§ Prompt
Would you retype exactly the lines below, starting with the one that has "C6: 470nF (GND, IN) -> 330nF (GND, IN)" and going on through the one that has "R18: 18k (IN, STG) -> 15k (IN, STG)", with no pictures and nothing else?

■ ■ ■ ■

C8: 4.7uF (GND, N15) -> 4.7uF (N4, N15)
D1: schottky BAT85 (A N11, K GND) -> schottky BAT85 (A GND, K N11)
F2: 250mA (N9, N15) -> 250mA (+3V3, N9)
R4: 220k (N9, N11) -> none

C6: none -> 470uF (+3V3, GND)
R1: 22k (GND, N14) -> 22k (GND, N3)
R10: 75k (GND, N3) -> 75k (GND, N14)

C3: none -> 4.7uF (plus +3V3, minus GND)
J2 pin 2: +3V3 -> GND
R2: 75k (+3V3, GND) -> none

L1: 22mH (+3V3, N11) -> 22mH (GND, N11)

■ ■ ■ ■

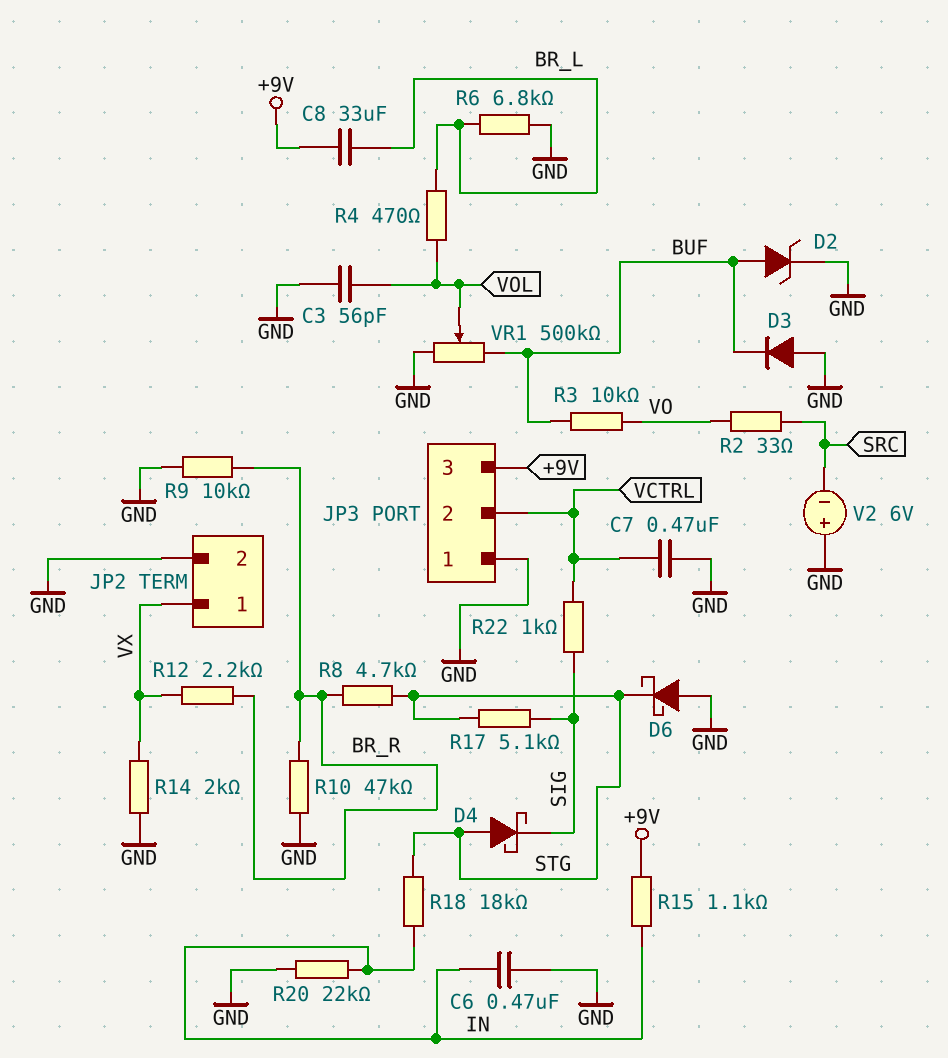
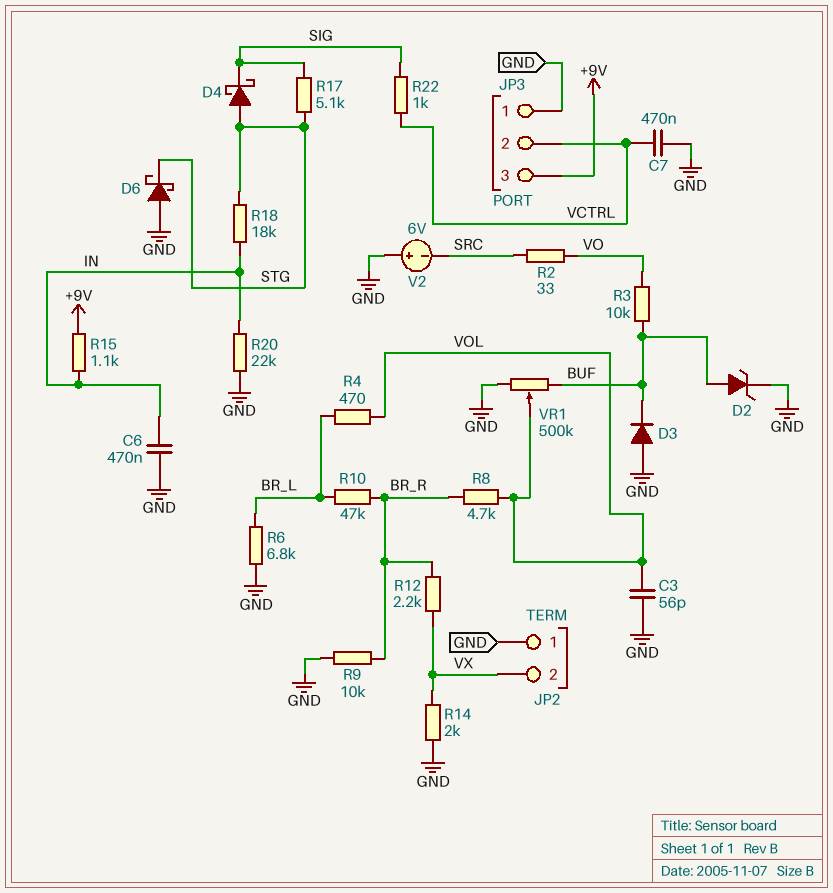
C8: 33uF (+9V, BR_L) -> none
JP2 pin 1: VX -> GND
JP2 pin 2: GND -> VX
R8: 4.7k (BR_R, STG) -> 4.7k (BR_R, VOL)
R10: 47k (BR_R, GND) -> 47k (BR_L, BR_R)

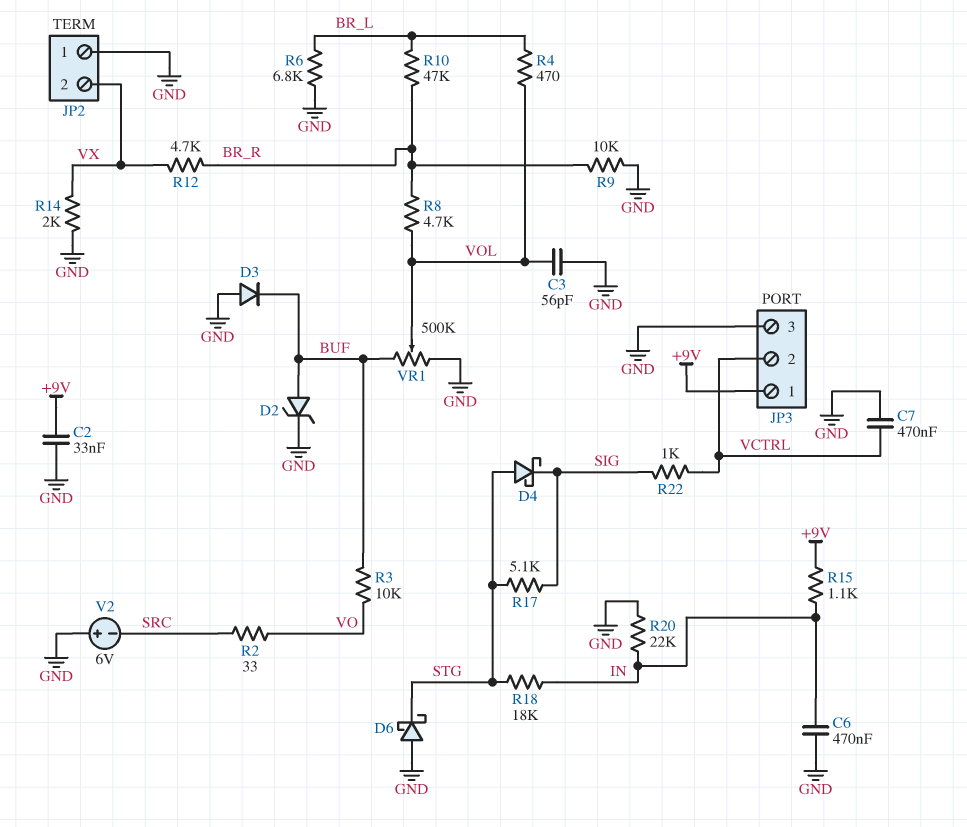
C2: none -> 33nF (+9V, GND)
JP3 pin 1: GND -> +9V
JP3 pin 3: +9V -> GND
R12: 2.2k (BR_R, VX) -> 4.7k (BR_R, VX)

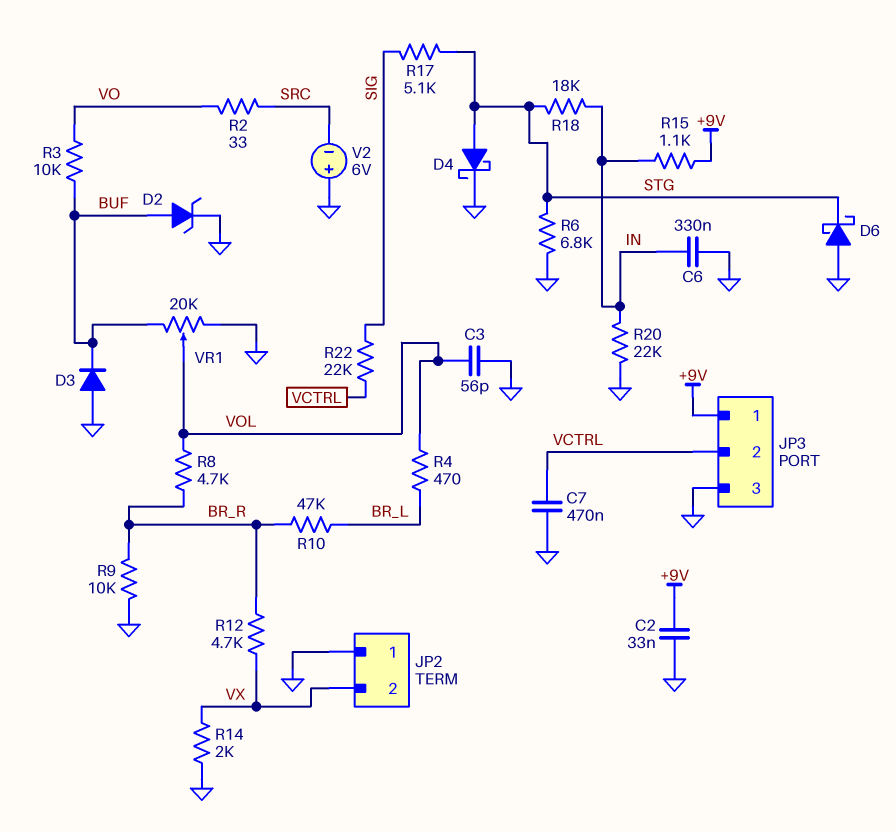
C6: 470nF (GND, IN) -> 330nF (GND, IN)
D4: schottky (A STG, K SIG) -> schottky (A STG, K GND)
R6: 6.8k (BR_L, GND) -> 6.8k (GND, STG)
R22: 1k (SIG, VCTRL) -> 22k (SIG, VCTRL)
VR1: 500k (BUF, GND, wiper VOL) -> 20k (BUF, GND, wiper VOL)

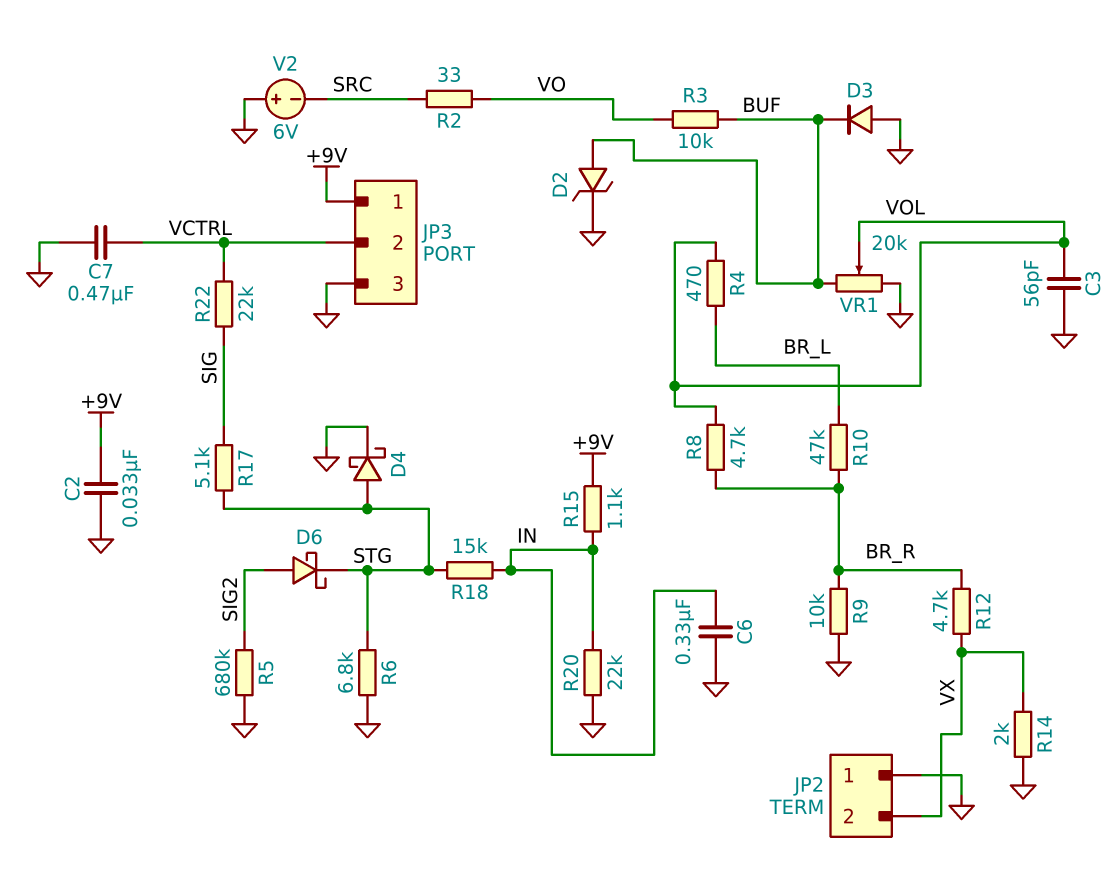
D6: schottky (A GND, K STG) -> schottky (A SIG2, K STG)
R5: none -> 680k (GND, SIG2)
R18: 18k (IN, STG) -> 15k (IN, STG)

■ ■ ■ ■

§ Exercise output
C6: 470nF (GND, IN) -> 330nF (GND, IN)
D4: schottky (A STG, K SIG) -> schottky (A STG, K GND)
R6: 6.8k (BR_L, GND) -> 6.8k (GND, STG)
R22: 1k (SIG, VCTRL) -> 22k (SIG, VCTRL)
VR1: 500k (BUF, GND, wiper VOL) -> 20k (BUF, GND, wiper VOL)

D6: schottky (A GND, K STG) -> schottky (A SIG2, K STG)
R5: none -> 680k (GND, SIG2)
R18: 18k (IN, STG) -> 15k (IN, STG)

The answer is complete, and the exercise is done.